• Task to carry out:
Lines from the line with "(642, 483) = (854, 524): pink" to the line with "(754, 381) = (961, 399): blue" in the entries below, and only those, must be output exactly, with both ends included.

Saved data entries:
╔══
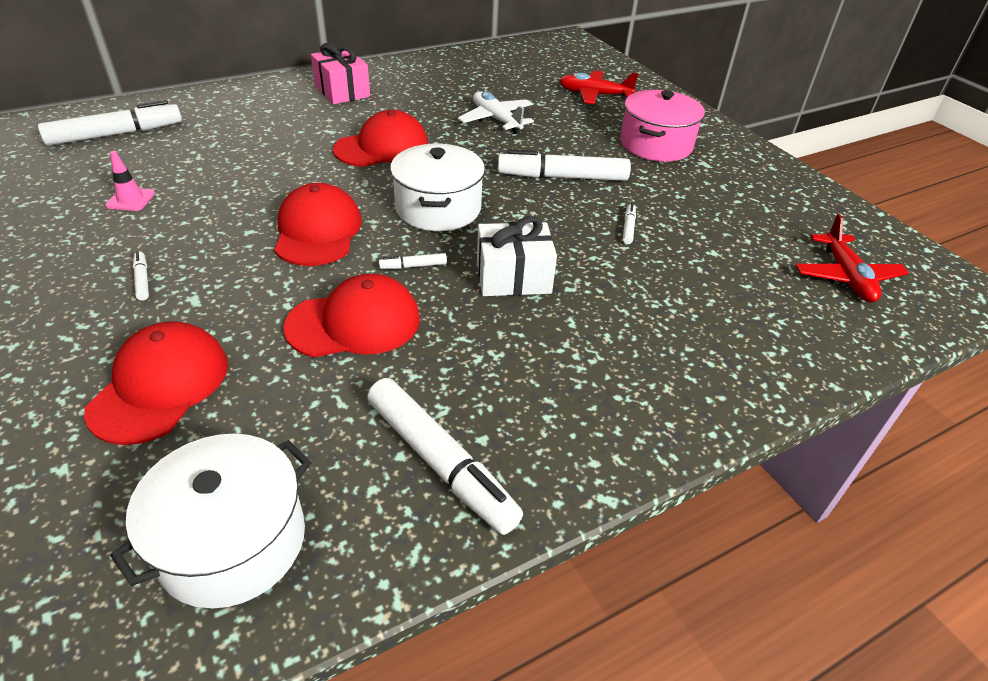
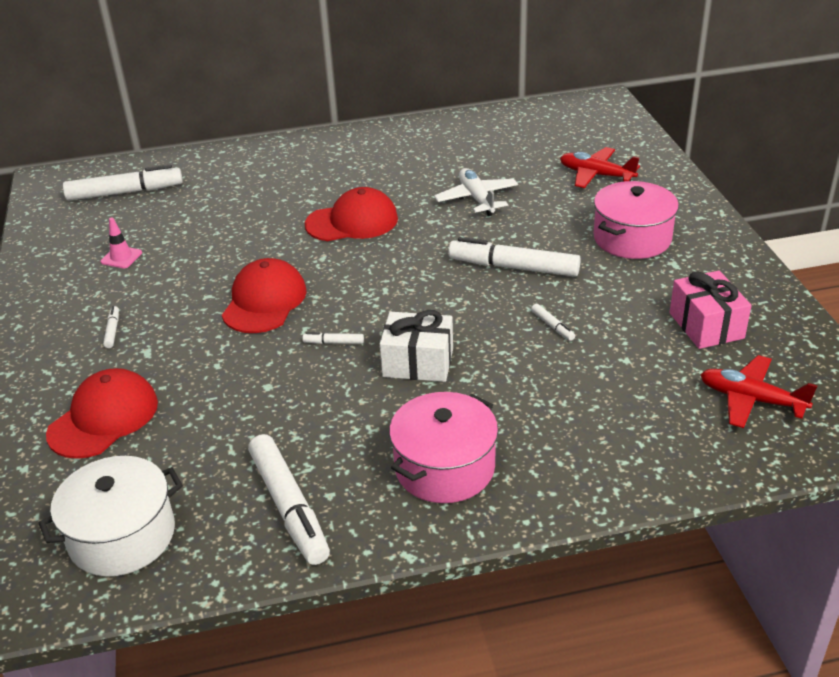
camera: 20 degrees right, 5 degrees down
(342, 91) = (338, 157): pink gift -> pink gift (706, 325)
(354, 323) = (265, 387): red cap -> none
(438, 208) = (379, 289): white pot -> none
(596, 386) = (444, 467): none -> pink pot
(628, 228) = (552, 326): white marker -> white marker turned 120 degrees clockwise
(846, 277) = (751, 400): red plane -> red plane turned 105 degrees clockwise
╚══
╔══
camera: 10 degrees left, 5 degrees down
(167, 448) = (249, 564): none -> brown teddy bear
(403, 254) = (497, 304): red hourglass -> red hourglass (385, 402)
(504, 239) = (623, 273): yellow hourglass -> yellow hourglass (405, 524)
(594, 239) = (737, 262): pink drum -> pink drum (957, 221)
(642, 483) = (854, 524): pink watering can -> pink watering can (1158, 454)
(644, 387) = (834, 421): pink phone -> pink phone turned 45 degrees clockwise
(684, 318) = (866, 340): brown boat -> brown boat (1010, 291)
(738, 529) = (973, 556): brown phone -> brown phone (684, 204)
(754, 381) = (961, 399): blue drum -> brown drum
╚══
• Exercise output:
(642, 483) = (854, 524): pink watering can -> pink watering can (1158, 454)
(644, 387) = (834, 421): pink phone -> pink phone turned 45 degrees clockwise
(684, 318) = (866, 340): brown boat -> brown boat (1010, 291)
(738, 529) = (973, 556): brown phone -> brown phone (684, 204)
(754, 381) = (961, 399): blue drum -> brown drum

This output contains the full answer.